WHAT TO WORK ON:
Would you transcribe the entries below word for word, omitting all images?

LISTED ENTRIES:
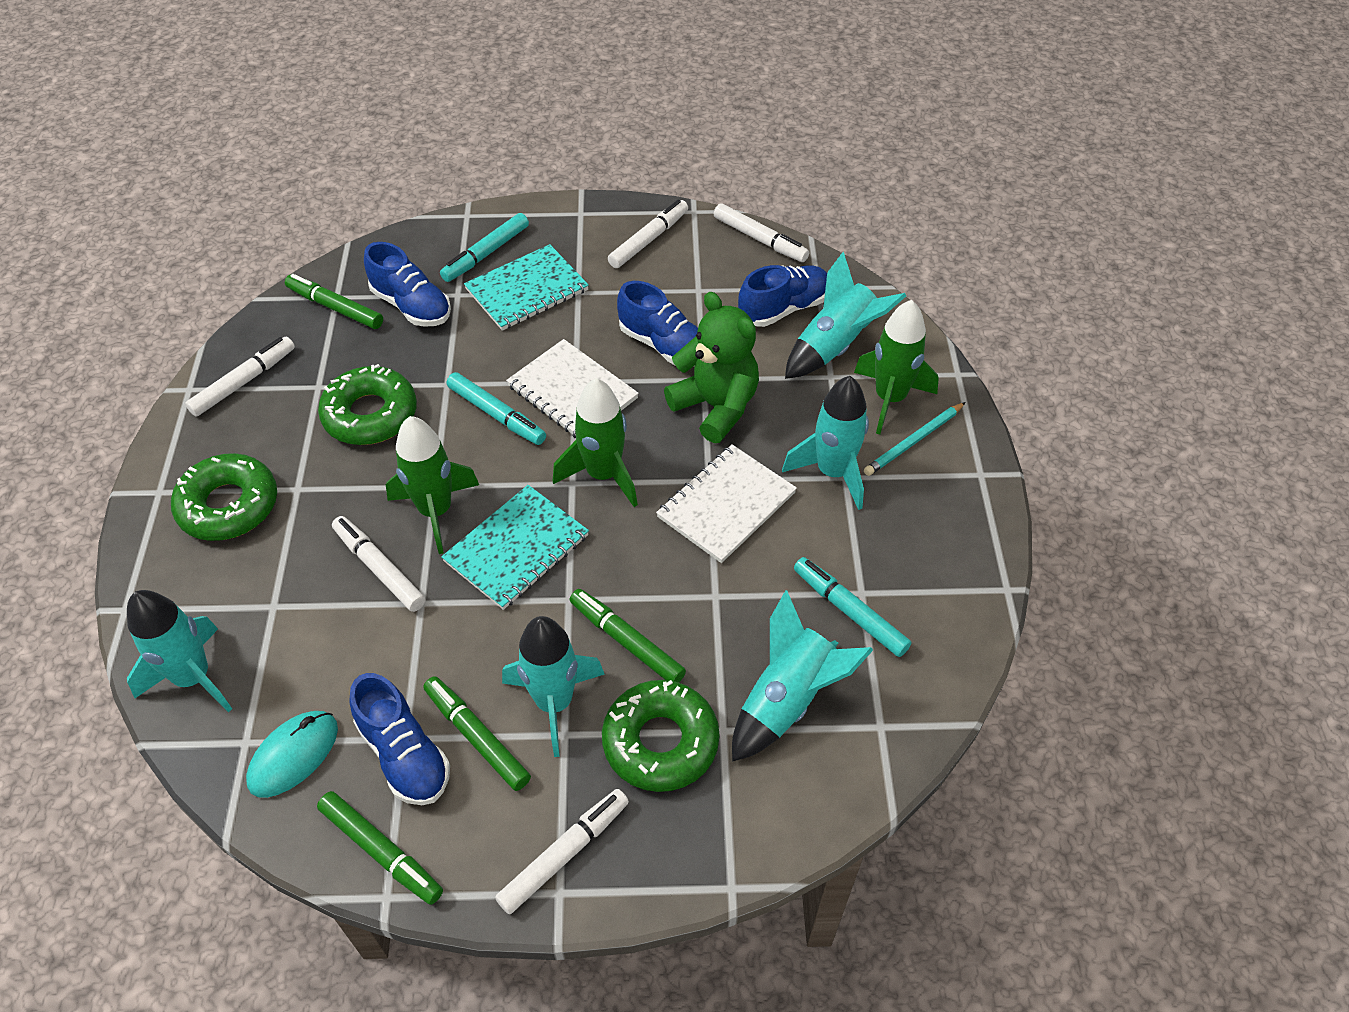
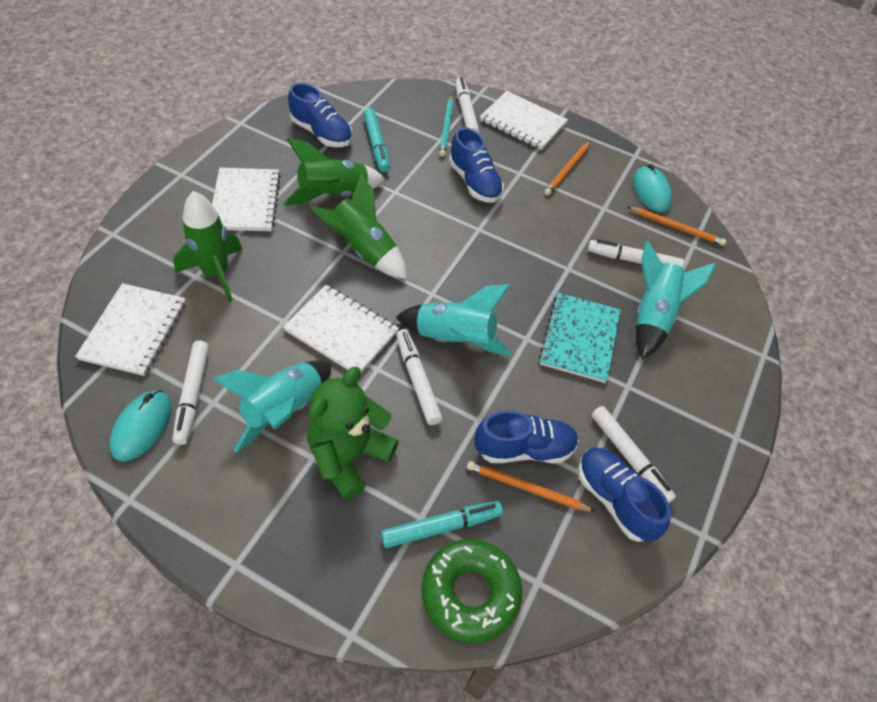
green donut: [171,453,277,541] [318,364,417,445] [602,680,720,792] = 3 -> [421,539,522,643] = 1
green marker: [285,274,383,329] [317,791,443,905] [423,676,531,791] [570,589,686,683] = 4 -> none = 0
orange pencil: none = 0 -> [467,461,595,512] [544,141,590,196] [628,207,726,246] = 3
turquoise marker: [440,213,529,282] [447,372,546,445] [794,557,911,657] = 3 -> [363,108,390,172] [381,501,503,548] = 2
turquoise mouse: [246,711,338,798] = 1 -> [110,390,172,461] [633,164,672,212] = 2
turquoise notebook: [441,485,589,610] [464,244,589,331] = 2 -> [539,293,621,383] = 1
turquoise rocket: [127,590,232,712] [502,616,605,757] [732,590,873,762] [782,376,869,510] [785,251,906,379] = 5 -> [213,361,332,453] [396,284,511,356] [636,240,716,360] = 3
white notebook: [506,339,639,438] [656,444,797,563] = 2 -> [75,283,186,376] [212,168,281,231] [283,285,399,373] [480,91,568,150] = 4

EXERCISE ANSWER:
green donut: [171,453,277,541] [318,364,417,445] [602,680,720,792] = 3 -> [421,539,522,643] = 1
green marker: [285,274,383,329] [317,791,443,905] [423,676,531,791] [570,589,686,683] = 4 -> none = 0
orange pencil: none = 0 -> [467,461,595,512] [544,141,590,196] [628,207,726,246] = 3
turquoise marker: [440,213,529,282] [447,372,546,445] [794,557,911,657] = 3 -> [363,108,390,172] [381,501,503,548] = 2
turquoise mouse: [246,711,338,798] = 1 -> [110,390,172,461] [633,164,672,212] = 2
turquoise notebook: [441,485,589,610] [464,244,589,331] = 2 -> [539,293,621,383] = 1
turquoise rocket: [127,590,232,712] [502,616,605,757] [732,590,873,762] [782,376,869,510] [785,251,906,379] = 5 -> [213,361,332,453] [396,284,511,356] [636,240,716,360] = 3
white notebook: [506,339,639,438] [656,444,797,563] = 2 -> [75,283,186,376] [212,168,281,231] [283,285,399,373] [480,91,568,150] = 4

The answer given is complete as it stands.